PROBLEM TO SOLVE: Can you write out the records from their start through the line containing "80: (522, 1062)", substituting "0-based" for "zero-indexed" and keeping everything else unchanged? Leave the pictures out.

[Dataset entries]
---

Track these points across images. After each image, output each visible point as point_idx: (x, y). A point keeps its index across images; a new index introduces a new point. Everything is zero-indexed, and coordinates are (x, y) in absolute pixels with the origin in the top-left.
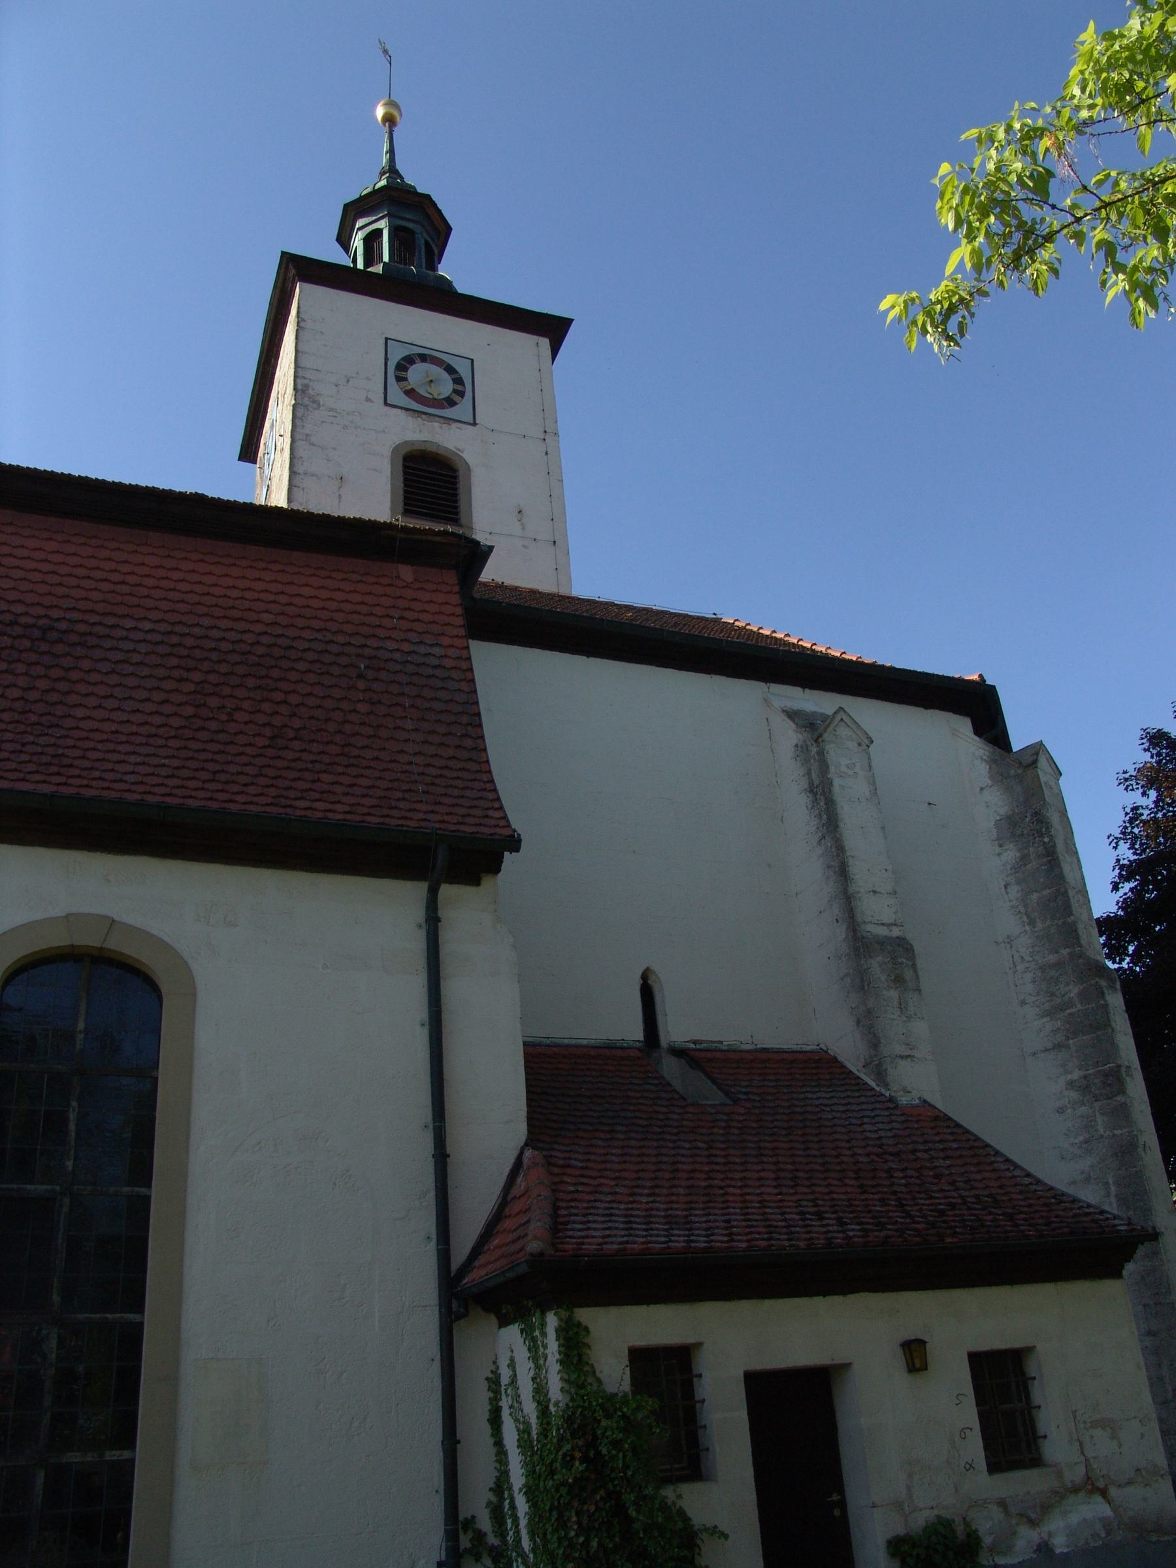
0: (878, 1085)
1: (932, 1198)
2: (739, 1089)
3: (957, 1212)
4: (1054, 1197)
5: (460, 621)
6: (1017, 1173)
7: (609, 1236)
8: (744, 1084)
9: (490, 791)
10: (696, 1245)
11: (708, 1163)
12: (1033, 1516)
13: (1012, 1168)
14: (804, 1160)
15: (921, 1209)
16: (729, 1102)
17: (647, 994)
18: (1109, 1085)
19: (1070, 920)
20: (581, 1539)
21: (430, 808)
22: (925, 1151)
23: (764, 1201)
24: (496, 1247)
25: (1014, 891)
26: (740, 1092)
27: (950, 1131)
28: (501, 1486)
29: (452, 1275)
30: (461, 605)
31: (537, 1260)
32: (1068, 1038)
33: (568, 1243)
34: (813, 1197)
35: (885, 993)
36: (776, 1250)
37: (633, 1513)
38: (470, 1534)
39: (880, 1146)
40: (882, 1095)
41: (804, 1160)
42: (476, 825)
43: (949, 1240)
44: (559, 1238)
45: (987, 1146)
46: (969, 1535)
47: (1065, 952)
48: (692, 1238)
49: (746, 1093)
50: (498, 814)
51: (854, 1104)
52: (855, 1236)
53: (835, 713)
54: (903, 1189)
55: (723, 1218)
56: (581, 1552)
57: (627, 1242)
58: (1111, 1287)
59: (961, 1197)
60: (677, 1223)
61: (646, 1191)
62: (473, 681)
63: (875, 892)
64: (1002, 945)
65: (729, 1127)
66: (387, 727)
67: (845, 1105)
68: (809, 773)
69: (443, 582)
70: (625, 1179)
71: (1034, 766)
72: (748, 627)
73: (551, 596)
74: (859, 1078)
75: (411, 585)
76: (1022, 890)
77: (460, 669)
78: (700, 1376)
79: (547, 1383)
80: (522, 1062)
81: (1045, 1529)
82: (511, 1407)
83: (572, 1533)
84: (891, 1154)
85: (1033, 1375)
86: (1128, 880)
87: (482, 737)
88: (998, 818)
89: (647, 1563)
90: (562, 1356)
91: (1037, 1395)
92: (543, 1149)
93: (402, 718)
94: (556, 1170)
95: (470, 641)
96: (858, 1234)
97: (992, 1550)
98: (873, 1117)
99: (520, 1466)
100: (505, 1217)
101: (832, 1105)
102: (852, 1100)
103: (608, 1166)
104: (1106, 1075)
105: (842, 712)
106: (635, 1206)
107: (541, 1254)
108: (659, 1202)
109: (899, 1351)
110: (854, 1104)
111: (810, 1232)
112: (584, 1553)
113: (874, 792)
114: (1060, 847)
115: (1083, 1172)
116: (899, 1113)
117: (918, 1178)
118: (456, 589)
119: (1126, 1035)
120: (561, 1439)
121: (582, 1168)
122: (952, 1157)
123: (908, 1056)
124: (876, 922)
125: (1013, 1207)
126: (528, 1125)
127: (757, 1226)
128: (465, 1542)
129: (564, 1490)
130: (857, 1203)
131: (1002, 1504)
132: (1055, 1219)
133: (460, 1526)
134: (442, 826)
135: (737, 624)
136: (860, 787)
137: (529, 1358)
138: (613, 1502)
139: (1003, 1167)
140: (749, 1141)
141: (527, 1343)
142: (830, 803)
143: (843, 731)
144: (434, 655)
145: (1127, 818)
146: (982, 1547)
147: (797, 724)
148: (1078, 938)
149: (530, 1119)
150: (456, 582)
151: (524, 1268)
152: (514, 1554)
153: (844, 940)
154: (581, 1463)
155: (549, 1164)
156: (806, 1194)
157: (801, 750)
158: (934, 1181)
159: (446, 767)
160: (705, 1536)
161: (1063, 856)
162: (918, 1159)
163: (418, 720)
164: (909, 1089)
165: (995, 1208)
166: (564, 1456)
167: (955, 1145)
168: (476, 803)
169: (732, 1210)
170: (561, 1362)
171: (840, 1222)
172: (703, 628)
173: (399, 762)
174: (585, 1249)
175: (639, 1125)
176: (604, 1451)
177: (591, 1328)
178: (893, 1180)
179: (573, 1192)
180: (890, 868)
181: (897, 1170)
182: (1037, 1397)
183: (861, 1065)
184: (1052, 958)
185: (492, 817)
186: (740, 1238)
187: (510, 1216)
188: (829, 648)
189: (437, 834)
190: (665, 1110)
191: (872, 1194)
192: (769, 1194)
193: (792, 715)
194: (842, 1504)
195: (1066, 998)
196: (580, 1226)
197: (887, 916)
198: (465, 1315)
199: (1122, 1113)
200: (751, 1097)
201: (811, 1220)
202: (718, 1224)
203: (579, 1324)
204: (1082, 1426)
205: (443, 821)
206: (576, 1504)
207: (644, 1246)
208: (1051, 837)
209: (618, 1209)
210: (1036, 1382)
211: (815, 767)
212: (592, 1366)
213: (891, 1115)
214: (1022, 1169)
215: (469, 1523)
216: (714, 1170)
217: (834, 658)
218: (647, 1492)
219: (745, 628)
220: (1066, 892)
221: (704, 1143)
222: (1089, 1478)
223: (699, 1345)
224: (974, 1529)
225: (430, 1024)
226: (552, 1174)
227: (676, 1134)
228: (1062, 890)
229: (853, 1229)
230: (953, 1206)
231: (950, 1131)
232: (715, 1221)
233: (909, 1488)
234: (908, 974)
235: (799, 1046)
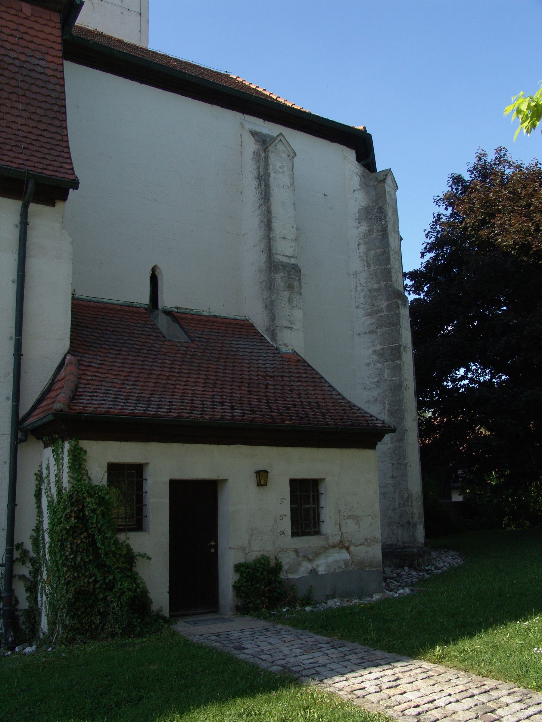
0: (271, 341)
1: (286, 400)
2: (196, 335)
3: (296, 409)
4: (349, 407)
5: (59, 47)
6: (334, 393)
7: (103, 404)
8: (200, 333)
9: (66, 153)
10: (150, 412)
11: (169, 372)
12: (311, 557)
13: (332, 390)
14: (222, 375)
15: (278, 406)
16: (190, 341)
17: (154, 280)
18: (394, 355)
19: (388, 267)
20: (72, 556)
21: (27, 158)
22: (289, 377)
23: (195, 394)
24: (46, 406)
25: (362, 248)
26: (196, 337)
27: (304, 368)
28: (38, 529)
29: (20, 419)
30: (61, 36)
31: (59, 415)
32: (377, 328)
33: (78, 406)
34: (222, 394)
35: (281, 292)
36: (193, 419)
37: (99, 545)
38: (20, 551)
39: (265, 372)
40: (273, 346)
41: (222, 375)
42: (54, 171)
43: (287, 422)
44: (73, 403)
45: (322, 377)
46: (277, 564)
47: (383, 283)
48: (149, 409)
49: (199, 338)
50: (68, 167)
51: (256, 349)
52: (237, 416)
53: (277, 136)
54: (272, 395)
55: (169, 400)
56: (71, 562)
57: (112, 408)
58: (368, 453)
59: (301, 402)
60: (143, 401)
61: (131, 383)
62: (64, 85)
63: (284, 238)
64: (352, 276)
65: (186, 354)
66: (6, 106)
67: (252, 349)
68: (258, 168)
69: (51, 20)
70: (121, 375)
71: (383, 182)
72: (244, 82)
73: (136, 48)
74: (263, 336)
75: (29, 18)
76: (366, 248)
77: (56, 77)
78: (146, 480)
79: (62, 478)
80: (70, 308)
81: (315, 563)
82: (45, 489)
83: (68, 553)
84: (270, 376)
85: (322, 492)
86: (429, 251)
87: (65, 120)
88: (360, 208)
89: (106, 569)
90: (70, 464)
91: (323, 502)
92: (77, 356)
93: (16, 101)
94: (83, 368)
95: (64, 61)
96: (240, 415)
97: (287, 572)
98: (265, 357)
99: (48, 519)
100: (52, 390)
101: (245, 348)
102: (256, 347)
103: (113, 368)
104: (393, 349)
105: (281, 136)
106: (122, 390)
107: (62, 411)
108: (136, 389)
109: (254, 476)
110: (256, 349)
111: (214, 411)
112: (73, 563)
113: (293, 184)
114: (390, 227)
115: (374, 397)
116: (280, 356)
117: (281, 390)
118: (59, 26)
119: (407, 330)
120: (65, 509)
121: (98, 368)
122: (302, 381)
123: (290, 327)
124: (283, 254)
125: (327, 410)
126: (71, 342)
127: (186, 406)
128: (17, 554)
129: (64, 532)
130: (245, 399)
131: (296, 551)
132: (346, 417)
133: (15, 547)
134: (33, 169)
135: (238, 79)
136: (285, 179)
137: (55, 465)
138: (91, 539)
139: (327, 389)
140: (195, 362)
141: (55, 457)
142: (267, 186)
143: (280, 147)
144: (41, 66)
145: (434, 220)
146: (282, 570)
147: (256, 140)
148: (390, 277)
149: (72, 338)
150: (59, 21)
151: (51, 418)
152: (42, 562)
153: (264, 262)
154: (75, 519)
155: (80, 364)
156: (219, 392)
157: (257, 154)
158: (289, 392)
159: (41, 135)
160: (139, 558)
161: (390, 232)
162: (283, 380)
163: (27, 104)
164: (288, 344)
165: (317, 409)
166: (66, 515)
167: (305, 375)
168: (56, 158)
169: (176, 397)
170: (70, 467)
171: (232, 408)
172: (217, 78)
173: (12, 128)
174: (87, 410)
175: (136, 349)
176: (87, 514)
177: (88, 450)
178: (267, 389)
179: (89, 380)
180: (295, 226)
181: (271, 385)
182: (322, 503)
183: (264, 329)
184: (376, 286)
185: (65, 168)
186: (175, 411)
187: (54, 390)
188: (286, 100)
189: (28, 173)
190: (152, 342)
191: (255, 395)
192: (198, 390)
193: (254, 134)
194: (216, 547)
195: (380, 308)
196: (88, 398)
197: (289, 252)
198: (25, 440)
199: (398, 369)
200: (202, 339)
201: (217, 405)
202: (165, 403)
203: (81, 449)
204: (342, 517)
205: (34, 167)
206: (70, 539)
207: (120, 411)
208: (386, 222)
209: (112, 390)
210: (323, 496)
211: (262, 164)
212: (87, 471)
213: (275, 357)
214: (337, 391)
215: (19, 546)
216: (171, 376)
217: (289, 107)
218: (107, 535)
219: (242, 82)
220: (389, 251)
221: (170, 361)
222: (341, 542)
223: (147, 464)
224: (280, 561)
225: (18, 281)
226: (80, 369)
227: (155, 355)
228: (387, 251)
229: (238, 413)
230: (295, 406)
231: (304, 368)
232: (165, 401)
233: (250, 542)
234: (296, 284)
235: (234, 316)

---

WRITTEN RESPONSE:
Track these points across images. After each image, output each visible point as point_idx: (x, y). A point keeps its index across images; a new index introduces a new point. Everything is 0-based, and coordinates are (x, y) in absolute pixels with the origin in the top-left.
0: (878, 1085)
1: (932, 1198)
2: (739, 1089)
3: (957, 1212)
4: (1054, 1197)
5: (460, 621)
6: (1017, 1173)
7: (609, 1236)
8: (744, 1084)
9: (490, 791)
10: (696, 1245)
11: (708, 1163)
12: (1033, 1516)
13: (1012, 1168)
14: (804, 1160)
15: (921, 1209)
16: (729, 1102)
17: (647, 994)
18: (1109, 1085)
19: (1070, 920)
20: (581, 1539)
21: (430, 808)
22: (925, 1151)
23: (764, 1201)
24: (496, 1247)
25: (1014, 891)
26: (740, 1092)
27: (950, 1131)
28: (501, 1486)
29: (452, 1275)
30: (461, 605)
31: (537, 1260)
32: (1068, 1038)
33: (568, 1243)
34: (813, 1197)
35: (885, 993)
36: (776, 1250)
37: (633, 1513)
38: (470, 1534)
39: (880, 1146)
40: (882, 1095)
41: (804, 1160)
42: (476, 825)
43: (949, 1240)
44: (559, 1238)
45: (987, 1146)
46: (969, 1535)
47: (1065, 952)
48: (692, 1238)
49: (746, 1093)
50: (498, 814)
51: (854, 1104)
52: (855, 1236)
53: (835, 713)
54: (903, 1189)
55: (723, 1218)
56: (581, 1552)
57: (627, 1242)
58: (1111, 1287)
59: (961, 1197)
60: (677, 1223)
61: (646, 1191)
62: (473, 681)
63: (875, 892)
64: (1002, 945)
65: (729, 1127)
66: (387, 727)
67: (845, 1105)
68: (809, 773)
69: (443, 582)
70: (625, 1179)
71: (1034, 766)
72: (748, 627)
73: (551, 596)
74: (859, 1078)
75: (411, 585)
76: (1022, 890)
77: (460, 669)
78: (700, 1376)
79: (547, 1383)
80: (522, 1062)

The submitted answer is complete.